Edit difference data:
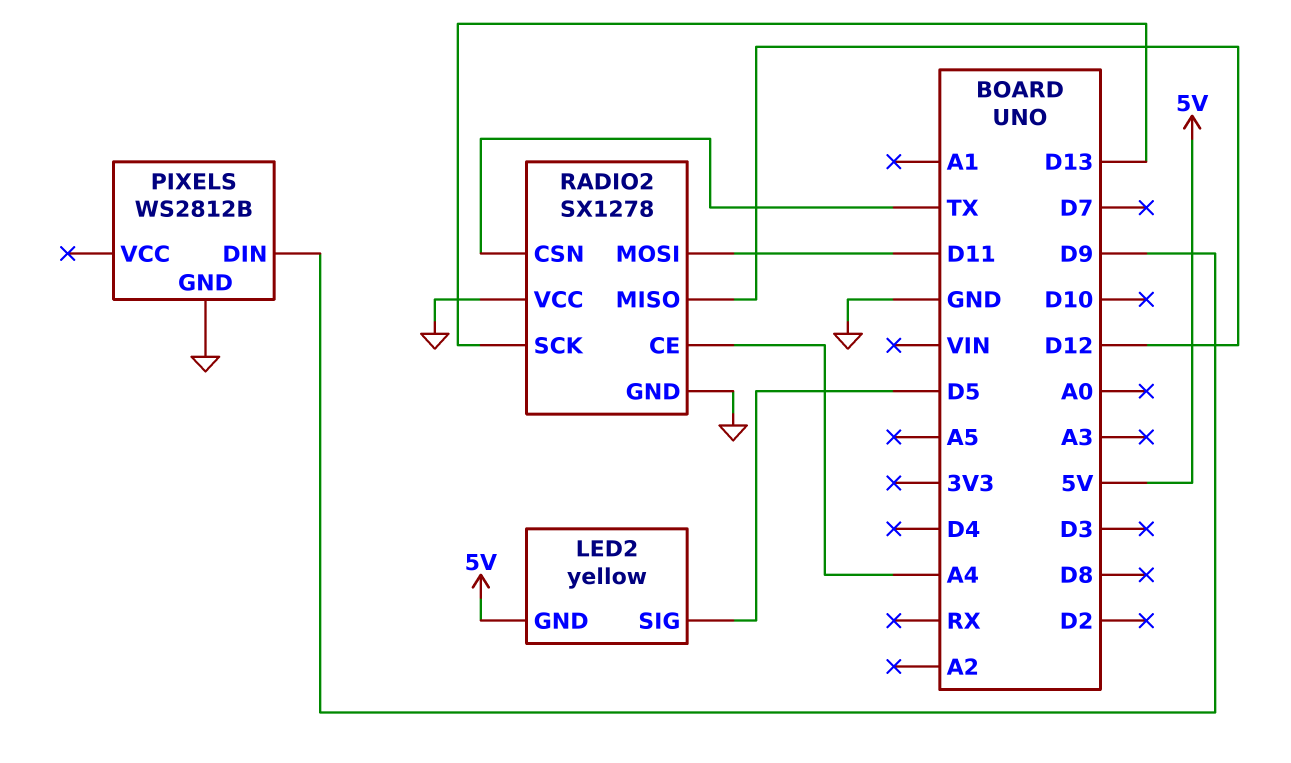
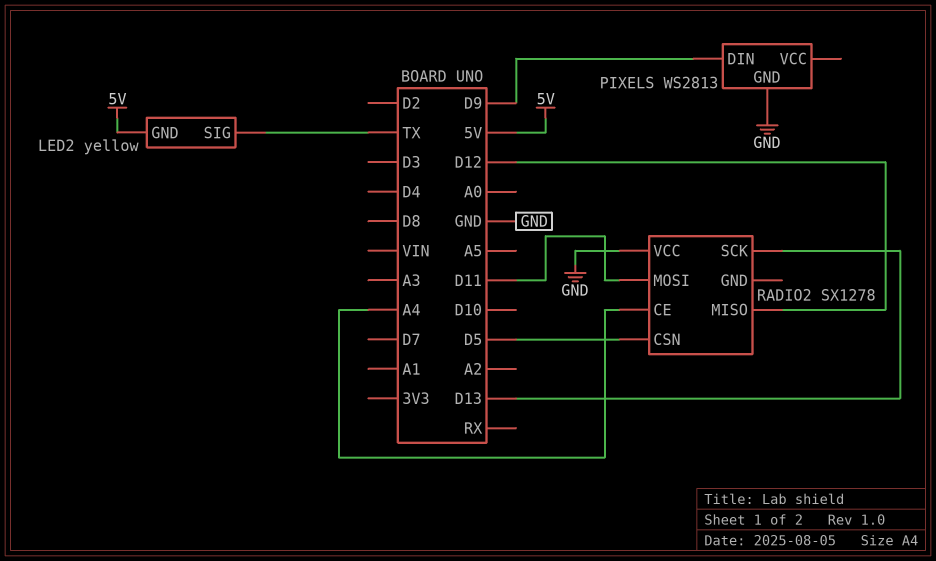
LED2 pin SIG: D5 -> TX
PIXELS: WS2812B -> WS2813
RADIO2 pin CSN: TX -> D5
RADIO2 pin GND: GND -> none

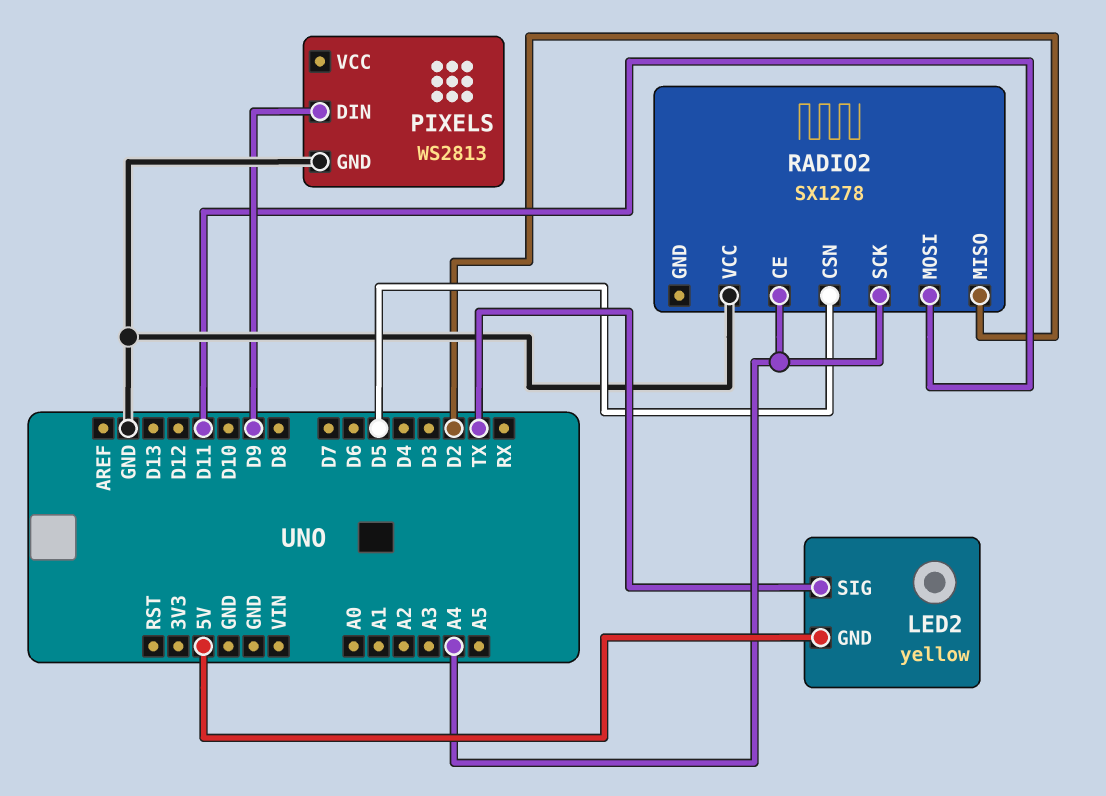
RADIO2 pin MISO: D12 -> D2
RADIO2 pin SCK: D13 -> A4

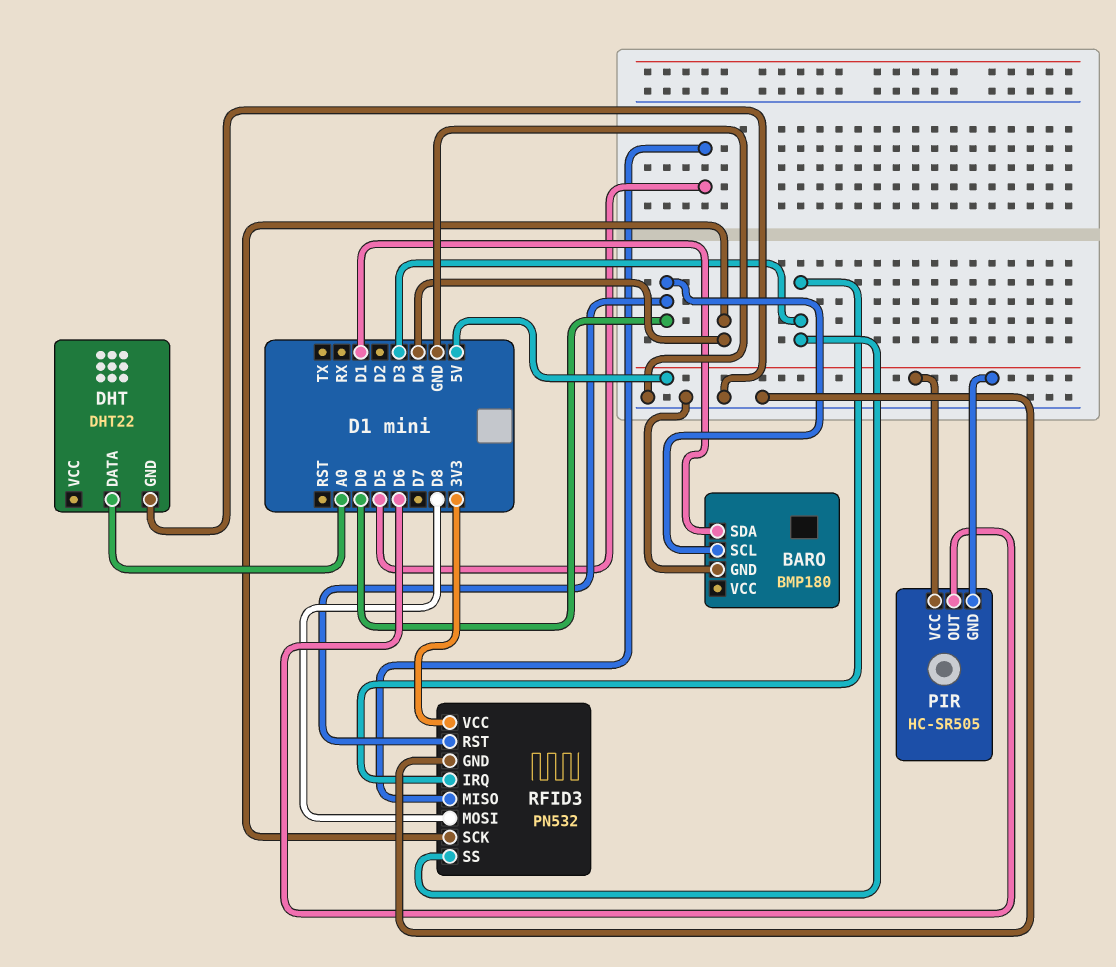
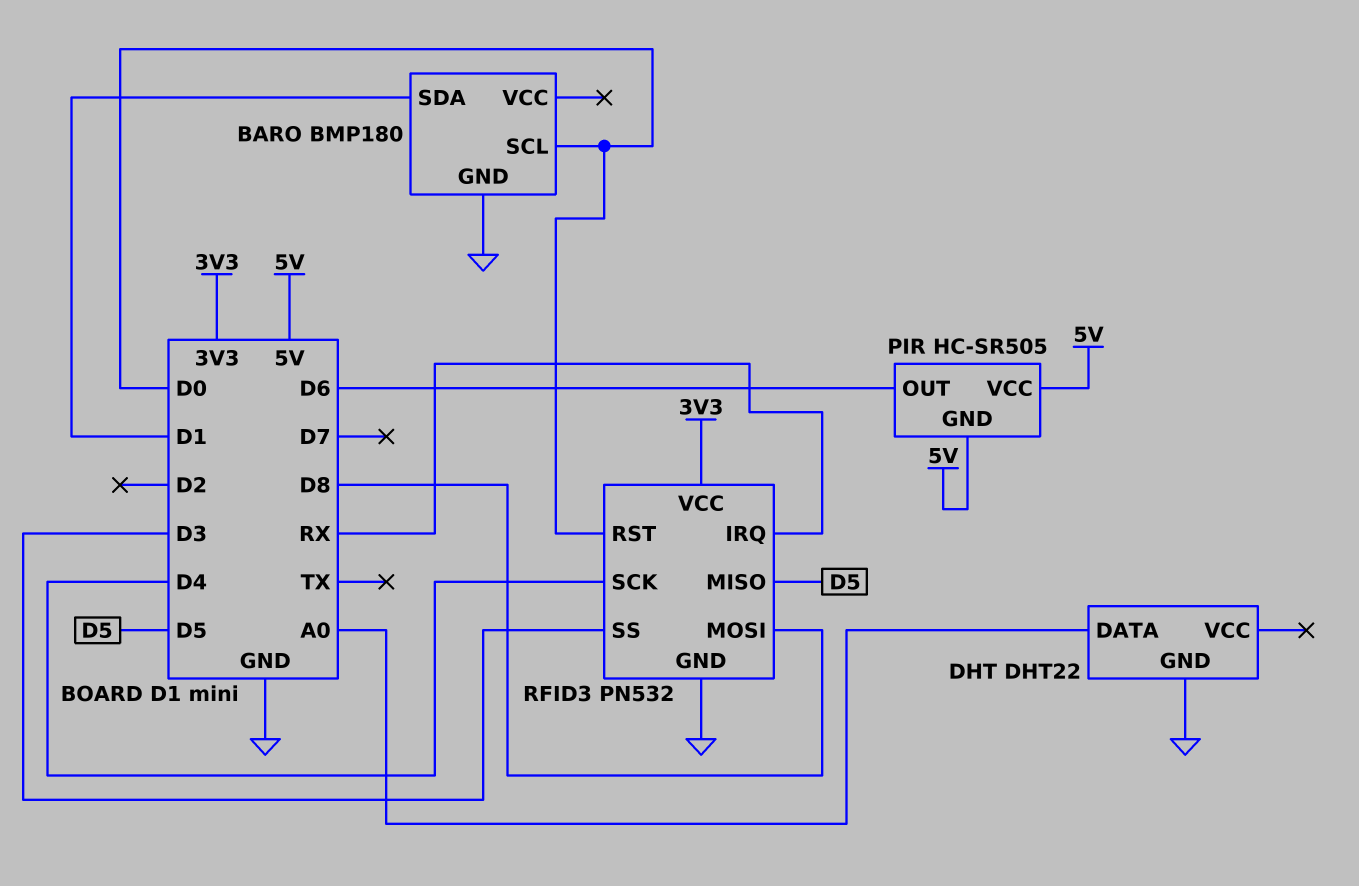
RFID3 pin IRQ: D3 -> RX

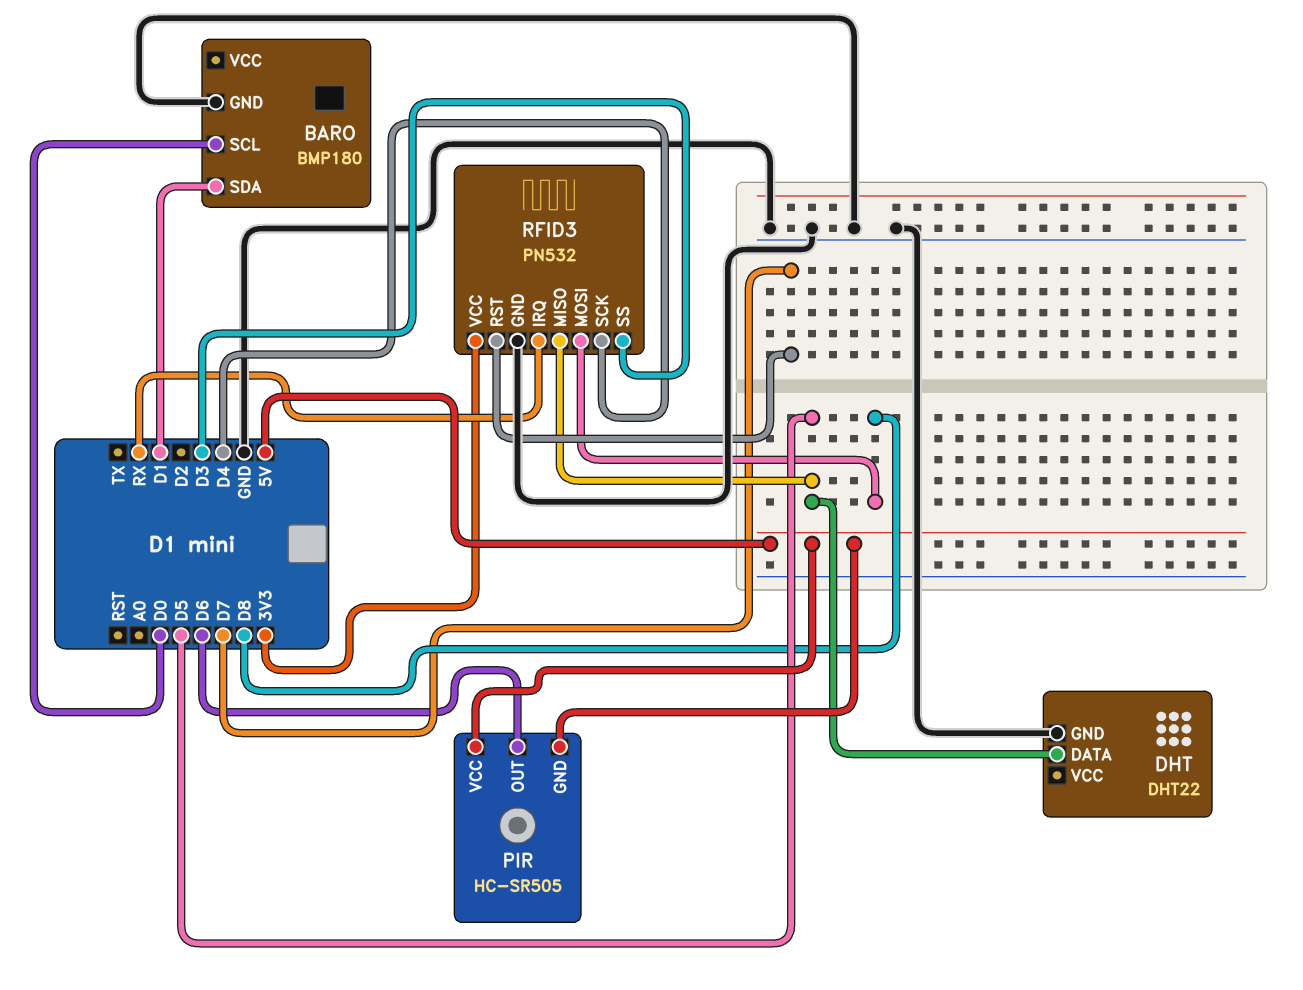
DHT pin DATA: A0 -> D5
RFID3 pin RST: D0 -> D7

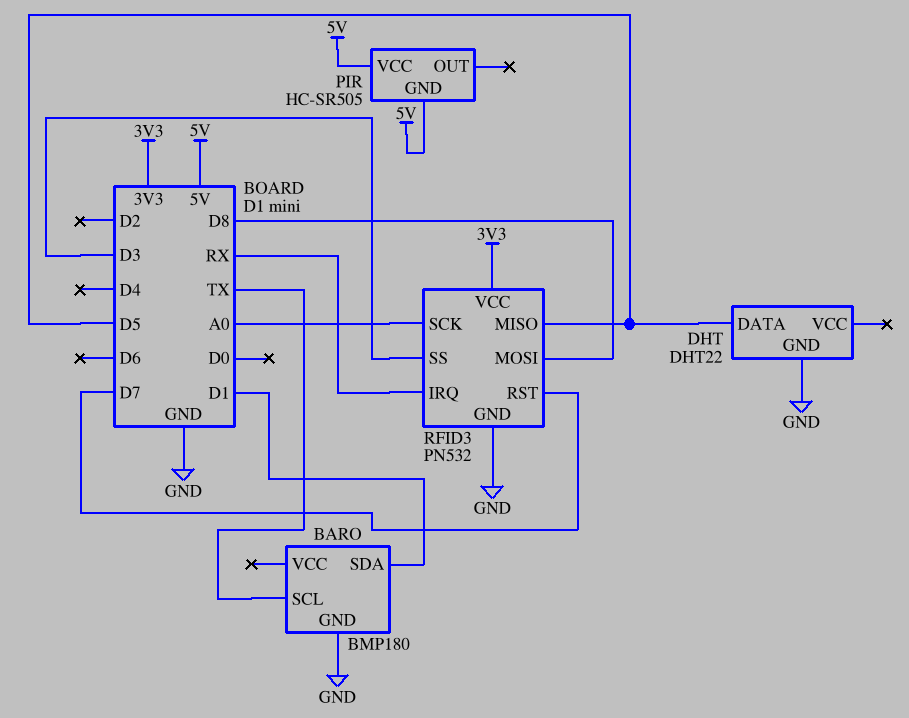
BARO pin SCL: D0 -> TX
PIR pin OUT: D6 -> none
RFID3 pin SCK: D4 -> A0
* * *
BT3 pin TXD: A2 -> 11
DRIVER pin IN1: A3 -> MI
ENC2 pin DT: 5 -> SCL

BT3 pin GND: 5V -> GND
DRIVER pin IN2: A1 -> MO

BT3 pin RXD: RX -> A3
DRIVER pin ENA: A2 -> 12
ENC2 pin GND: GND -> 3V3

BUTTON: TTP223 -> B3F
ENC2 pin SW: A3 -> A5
---
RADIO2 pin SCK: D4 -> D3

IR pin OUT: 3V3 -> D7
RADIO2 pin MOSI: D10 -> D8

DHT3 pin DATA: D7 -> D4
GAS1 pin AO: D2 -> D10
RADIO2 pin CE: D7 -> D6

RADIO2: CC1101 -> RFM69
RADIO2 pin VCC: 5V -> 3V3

> [Exercise description]:
Only the lines above starting at the one containing "RADIO2 pin MOSI: D10 -> D8" and ending at the one containing "RADIO2 pin VCC: 5V -> 3V3", both included, are to be returned, exactly as they read.

> [Response to the task]:
RADIO2 pin MOSI: D10 -> D8

DHT3 pin DATA: D7 -> D4
GAS1 pin AO: D2 -> D10
RADIO2 pin CE: D7 -> D6

RADIO2: CC1101 -> RFM69
RADIO2 pin VCC: 5V -> 3V3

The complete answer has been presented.